(Graphic revision entries)
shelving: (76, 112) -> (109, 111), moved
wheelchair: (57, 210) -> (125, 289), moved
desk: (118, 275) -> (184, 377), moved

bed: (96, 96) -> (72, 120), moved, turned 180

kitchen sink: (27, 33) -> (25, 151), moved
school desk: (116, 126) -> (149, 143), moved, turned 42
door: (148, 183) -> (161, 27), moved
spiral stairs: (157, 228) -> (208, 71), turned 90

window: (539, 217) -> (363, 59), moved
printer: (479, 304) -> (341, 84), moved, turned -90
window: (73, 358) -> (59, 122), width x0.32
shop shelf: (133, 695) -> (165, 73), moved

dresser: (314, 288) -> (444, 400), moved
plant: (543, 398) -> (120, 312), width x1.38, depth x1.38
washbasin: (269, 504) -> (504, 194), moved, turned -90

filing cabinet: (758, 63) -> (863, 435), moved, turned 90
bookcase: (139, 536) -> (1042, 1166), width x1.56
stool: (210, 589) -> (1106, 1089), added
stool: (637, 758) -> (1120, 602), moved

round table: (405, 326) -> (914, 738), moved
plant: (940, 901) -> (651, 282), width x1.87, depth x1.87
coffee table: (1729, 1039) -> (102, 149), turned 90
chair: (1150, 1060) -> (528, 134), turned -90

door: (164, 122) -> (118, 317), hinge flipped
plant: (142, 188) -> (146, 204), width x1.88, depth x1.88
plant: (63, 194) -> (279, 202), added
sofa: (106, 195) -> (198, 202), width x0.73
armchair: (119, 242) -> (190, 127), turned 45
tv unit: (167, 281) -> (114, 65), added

> Task requirements: Output an exact copy of each record.

> Exercise response:
shelving: (76, 112) -> (109, 111), moved
wheelchair: (57, 210) -> (125, 289), moved
desk: (118, 275) -> (184, 377), moved

bed: (96, 96) -> (72, 120), moved, turned 180

kitchen sink: (27, 33) -> (25, 151), moved
school desk: (116, 126) -> (149, 143), moved, turned 42
door: (148, 183) -> (161, 27), moved
spiral stairs: (157, 228) -> (208, 71), turned 90

window: (539, 217) -> (363, 59), moved
printer: (479, 304) -> (341, 84), moved, turned -90
window: (73, 358) -> (59, 122), width x0.32
shop shelf: (133, 695) -> (165, 73), moved

dresser: (314, 288) -> (444, 400), moved
plant: (543, 398) -> (120, 312), width x1.38, depth x1.38
washbasin: (269, 504) -> (504, 194), moved, turned -90

filing cabinet: (758, 63) -> (863, 435), moved, turned 90
bookcase: (139, 536) -> (1042, 1166), width x1.56
stool: (210, 589) -> (1106, 1089), added
stool: (637, 758) -> (1120, 602), moved

round table: (405, 326) -> (914, 738), moved
plant: (940, 901) -> (651, 282), width x1.87, depth x1.87
coffee table: (1729, 1039) -> (102, 149), turned 90
chair: (1150, 1060) -> (528, 134), turned -90

door: (164, 122) -> (118, 317), hinge flipped
plant: (142, 188) -> (146, 204), width x1.88, depth x1.88
plant: (63, 194) -> (279, 202), added
sofa: (106, 195) -> (198, 202), width x0.73
armchair: (119, 242) -> (190, 127), turned 45
tv unit: (167, 281) -> (114, 65), added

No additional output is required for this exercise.